TASK TO CARRY OUT – Pull each line containing "moved" out of the data and copy it.

Before-and-after scene images –
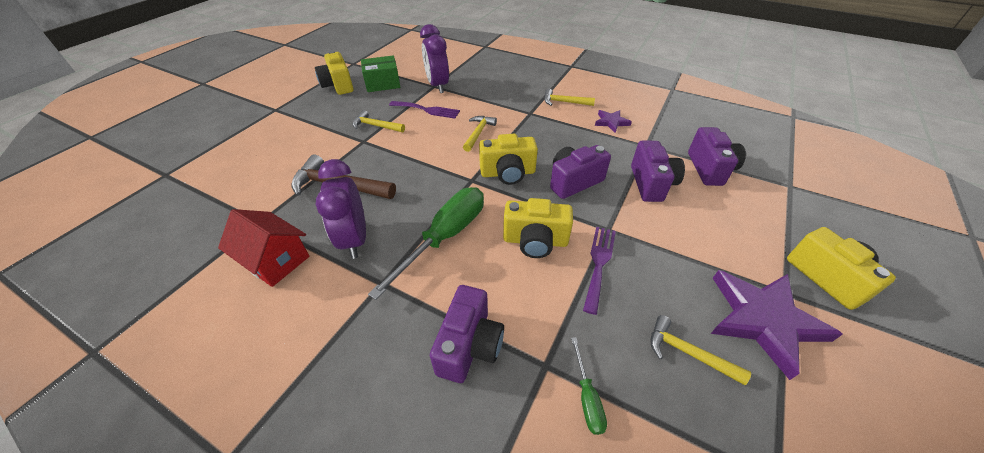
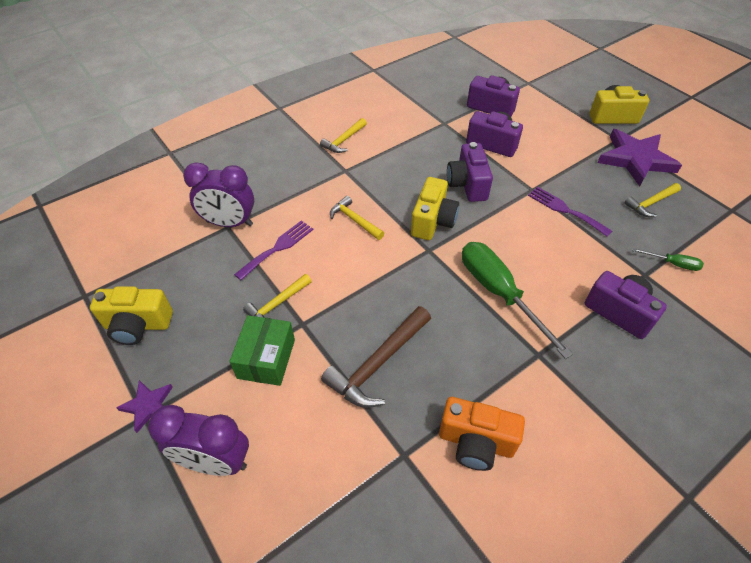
camera: 65 degrees left, 5 degrees up
red house [218,209,310,287] -> orange camera [439,397,525,471]
purple clock [316,159,366,259] -> purple clock moved to [148,405,249,476]
green box [361,55,401,92] -> green box moved to [229,315,295,386]
yellow camera [503,198,573,258] -> none
purple star [595,110,632,133] -> purple star moved to [116,380,173,433]

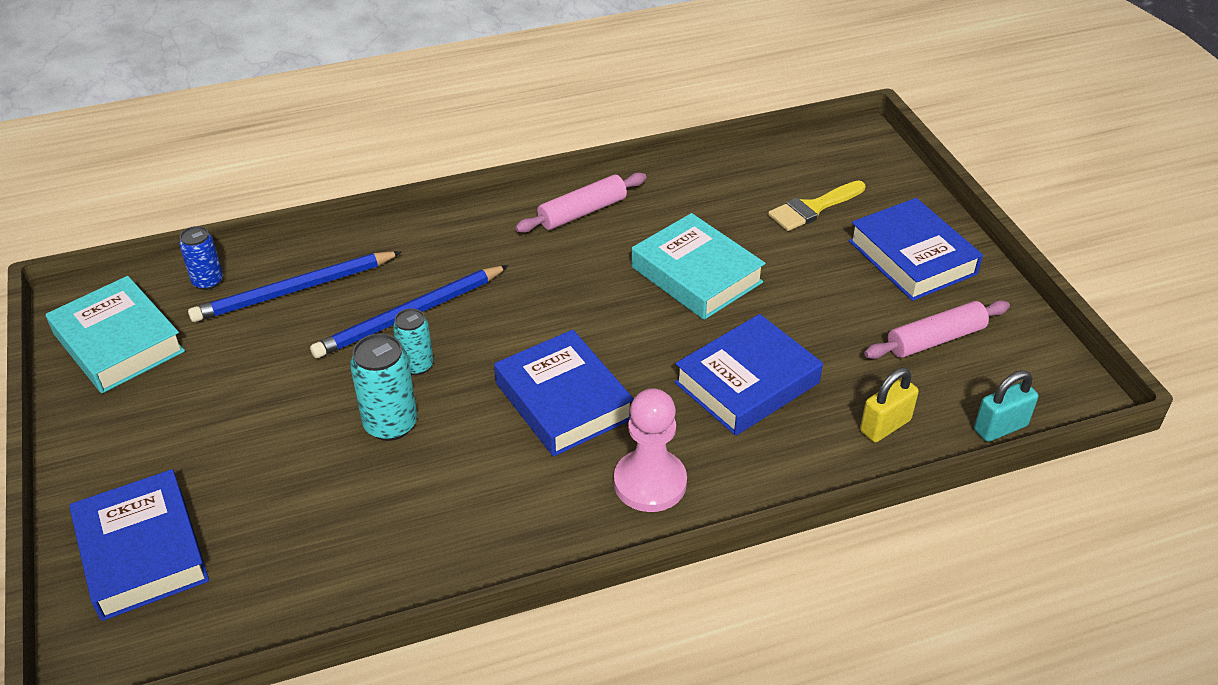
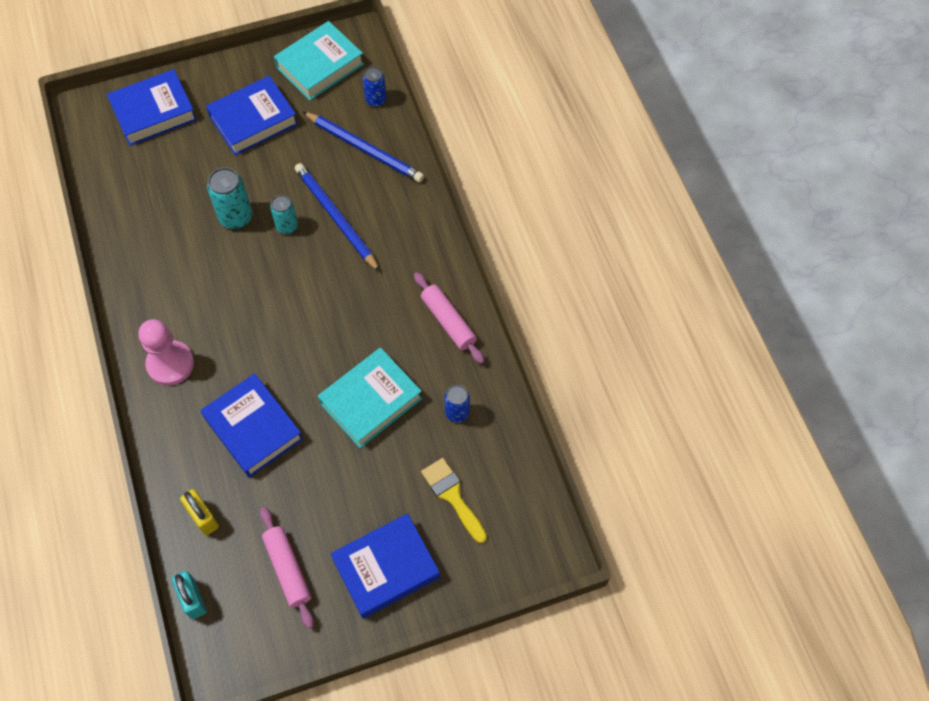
camera: 90 degrees right, 20 degrees up
blue pencil [188,251,401,322] -> blue pencil turned 150 degrees clockwise [302,111,424,183]
blue book [494,330,634,457] -> blue book moved to [206,76,298,156]
none -> blue can [444,385,470,423]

COMPLETED TASK –
purple clock [316,159,366,259] -> purple clock moved to [148,405,249,476]
green box [361,55,401,92] -> green box moved to [229,315,295,386]
purple star [595,110,632,133] -> purple star moved to [116,380,173,433]
blue book [494,330,634,457] -> blue book moved to [206,76,298,156]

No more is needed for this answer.